INSTRUCTIONS FOR THE TASK: Each line of the material below is to be written out exactly. Leave out any picture.

*** DATA SECTION

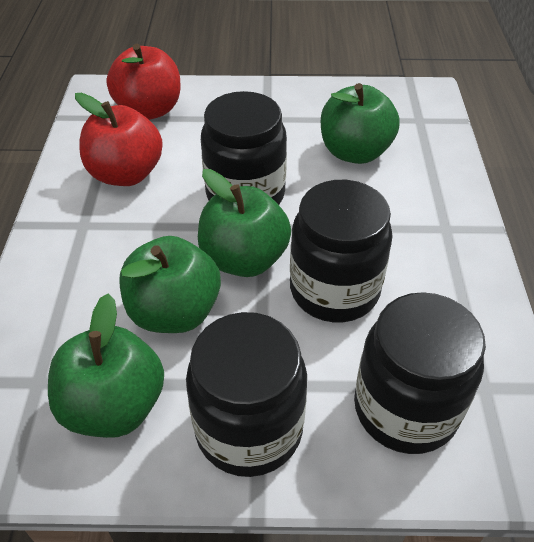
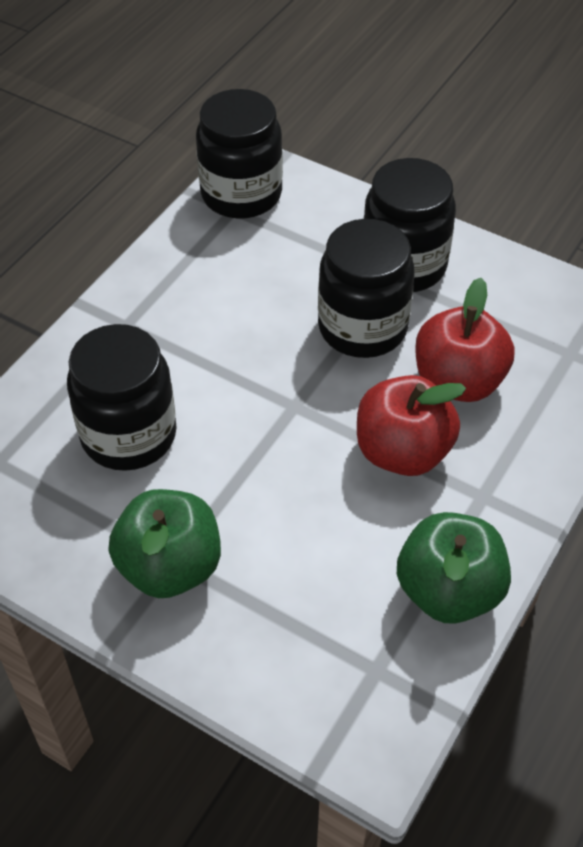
green apple: 4 -> 2

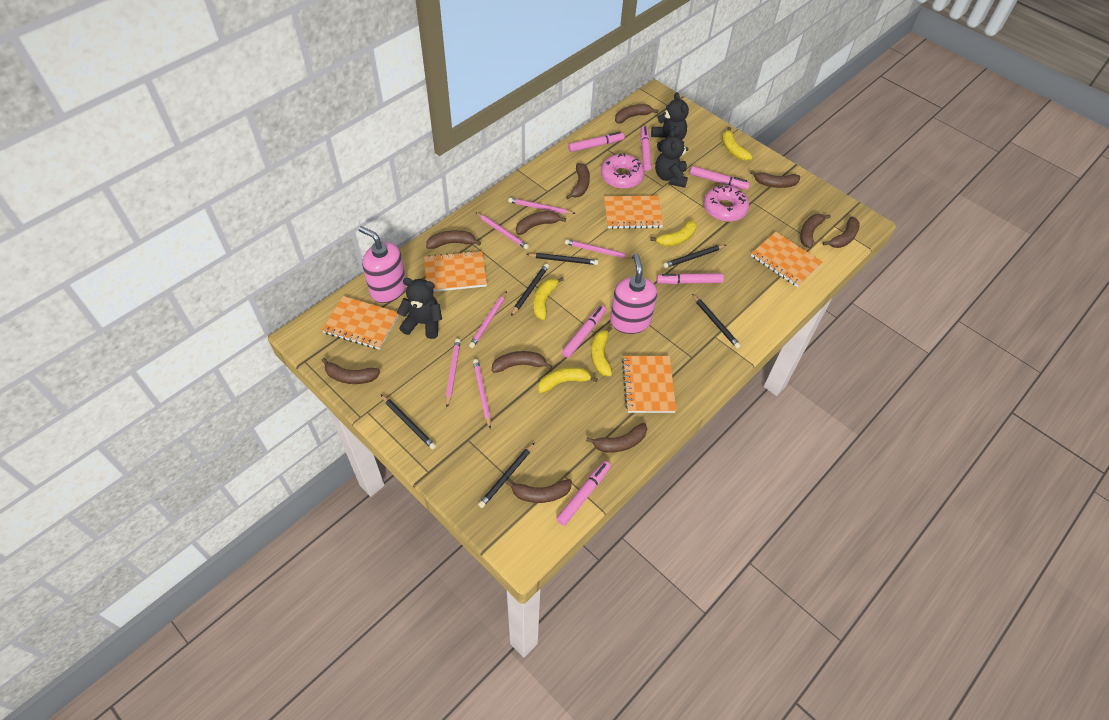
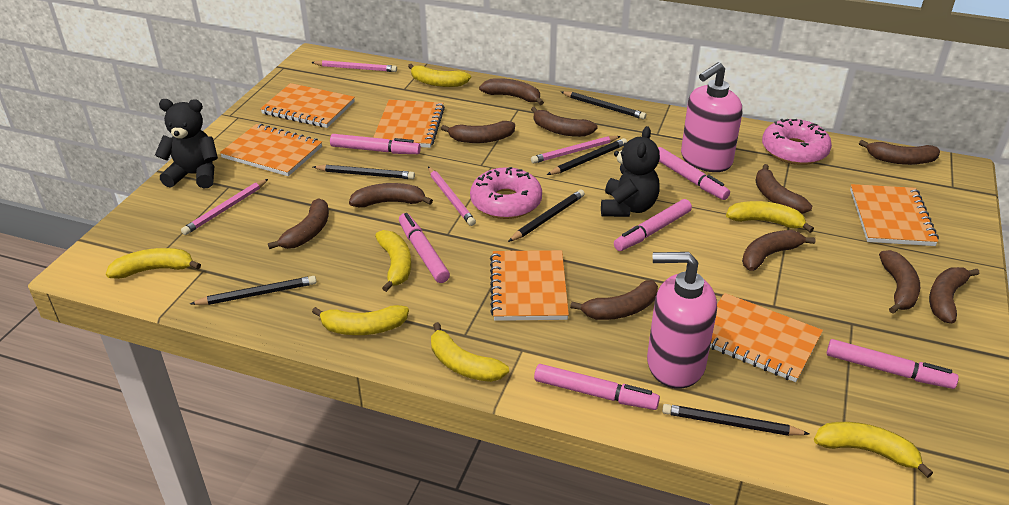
black teddy bear: 3 -> 2
orange notebook: 5 -> 6
pink pencil: 6 -> 4
yellow banana: 5 -> 7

******

RESULT OF THIS EXERCISE:
green apple: 4 -> 2

black teddy bear: 3 -> 2
orange notebook: 5 -> 6
pink pencil: 6 -> 4
yellow banana: 5 -> 7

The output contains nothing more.